### What you are asked to do
Look through the lines below and copy each one that includes "VEXT".

### Recorded information
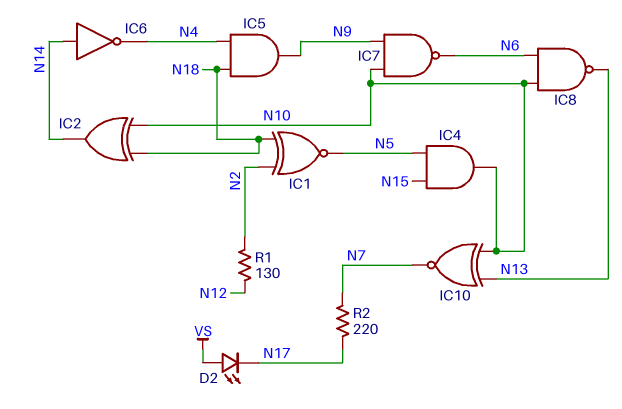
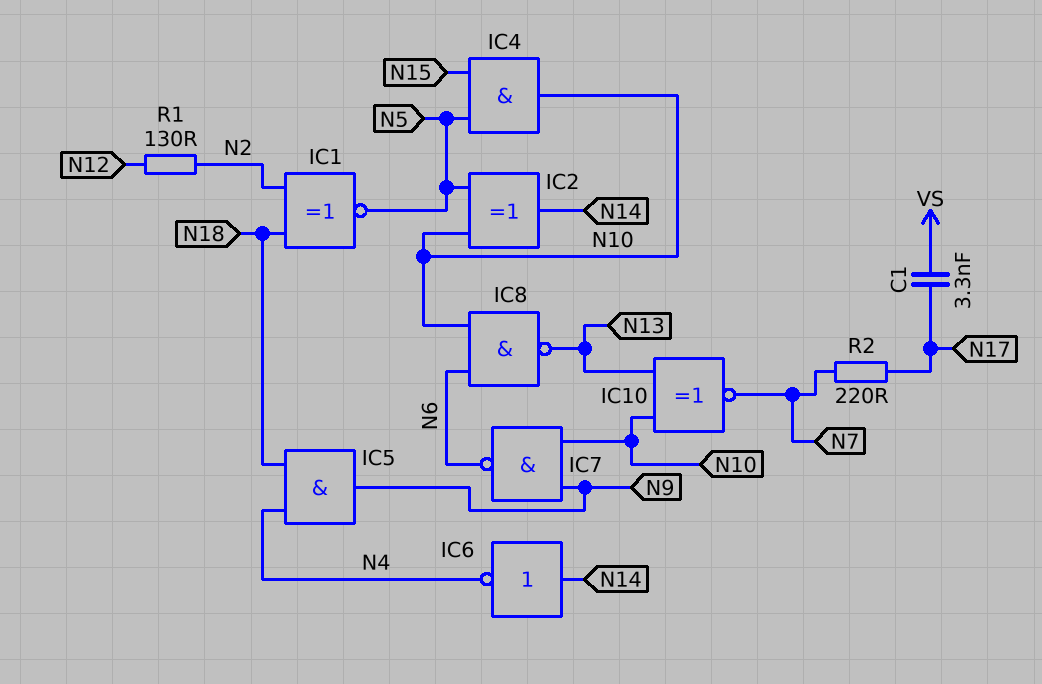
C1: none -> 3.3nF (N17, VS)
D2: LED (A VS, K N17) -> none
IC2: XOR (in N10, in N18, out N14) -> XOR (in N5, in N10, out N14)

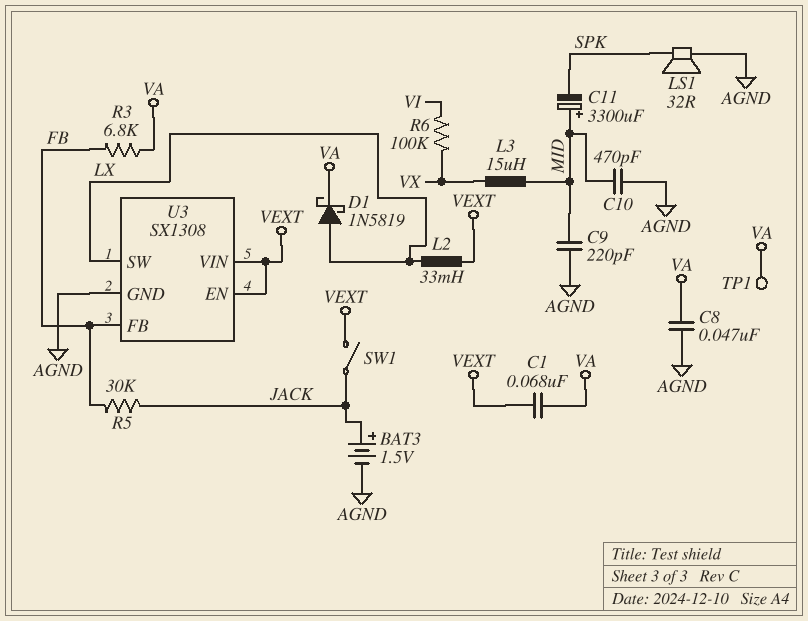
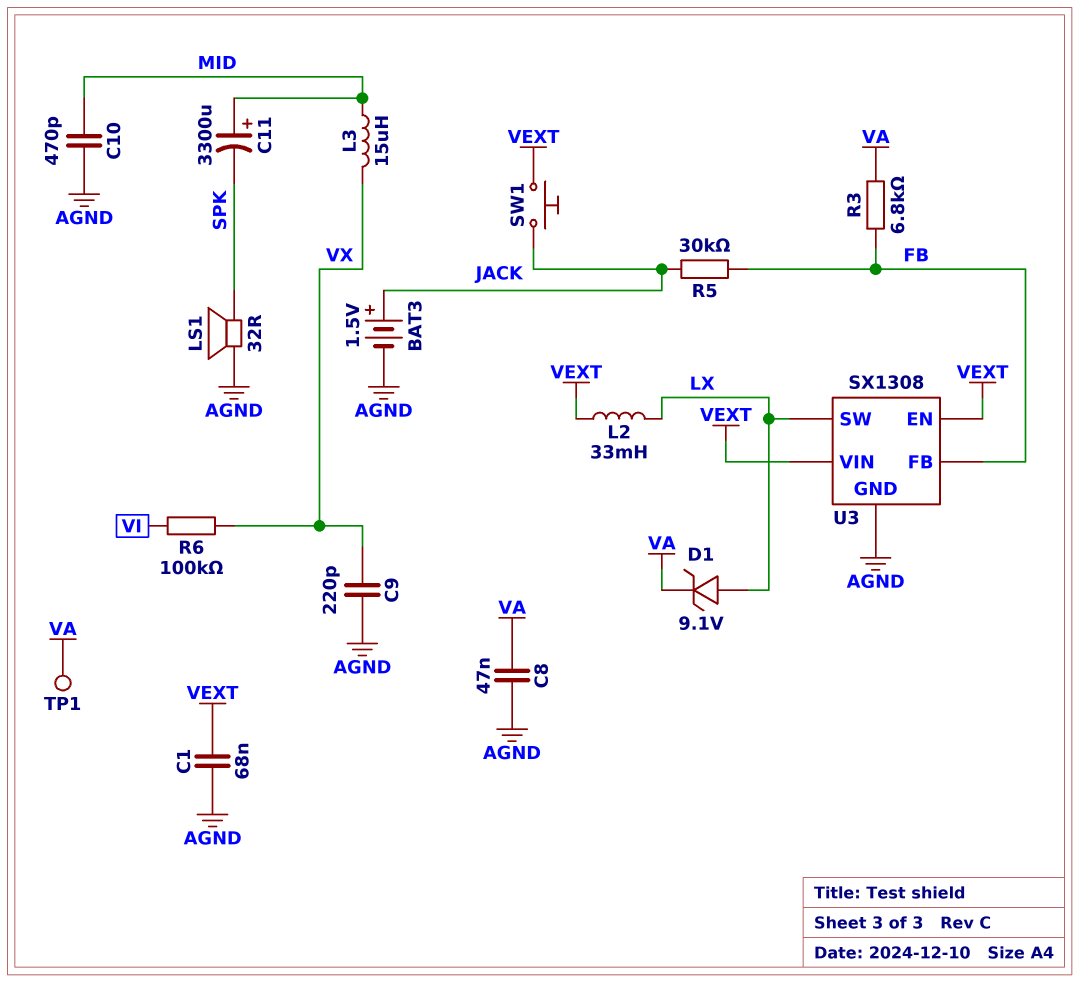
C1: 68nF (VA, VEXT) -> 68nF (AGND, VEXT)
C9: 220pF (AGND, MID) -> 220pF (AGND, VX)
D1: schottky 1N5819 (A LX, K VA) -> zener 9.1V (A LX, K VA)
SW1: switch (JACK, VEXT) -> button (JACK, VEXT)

### Answer box
C1: 68nF (VA, VEXT) -> 68nF (AGND, VEXT)
SW1: switch (JACK, VEXT) -> button (JACK, VEXT)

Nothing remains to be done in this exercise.